▸ **ACTION ITEM**: Write out every line of the material as it stands, apart from the pictures.

▸ **DATA EXCERPT**:

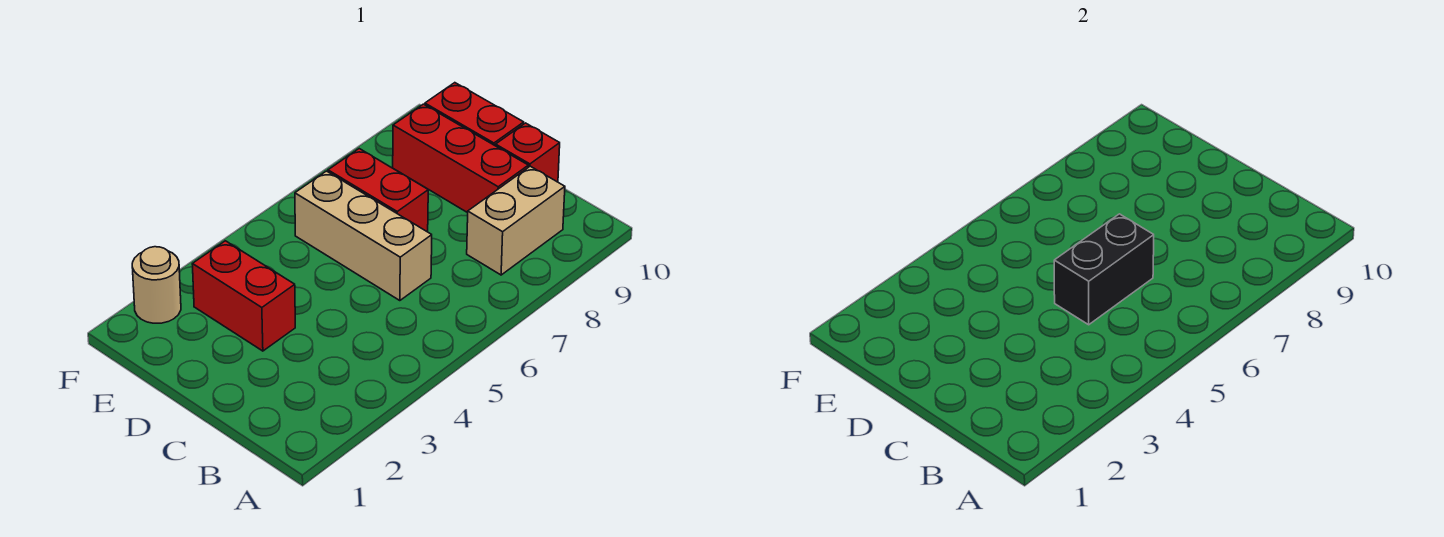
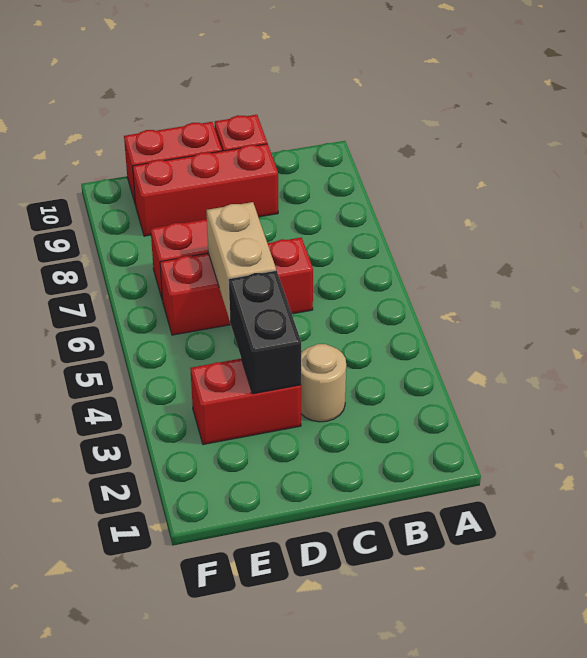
tan brick B8:B9 level 1 -> tan brick D5:D6 level 2
black brick C5:C6 level 2 -> black brick D3:D4 level 2
tan brick C6:E6 level 1 -> red brick C6:E6 level 1
tan round brick F2 level 1 -> tan round brick C3 level 1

▸ **TASK SOLUTION**:
tan brick B8:B9 level 1 -> tan brick D5:D6 level 2
black brick C5:C6 level 2 -> black brick D3:D4 level 2
tan brick C6:E6 level 1 -> red brick C6:E6 level 1
tan round brick F2 level 1 -> tan round brick C3 level 1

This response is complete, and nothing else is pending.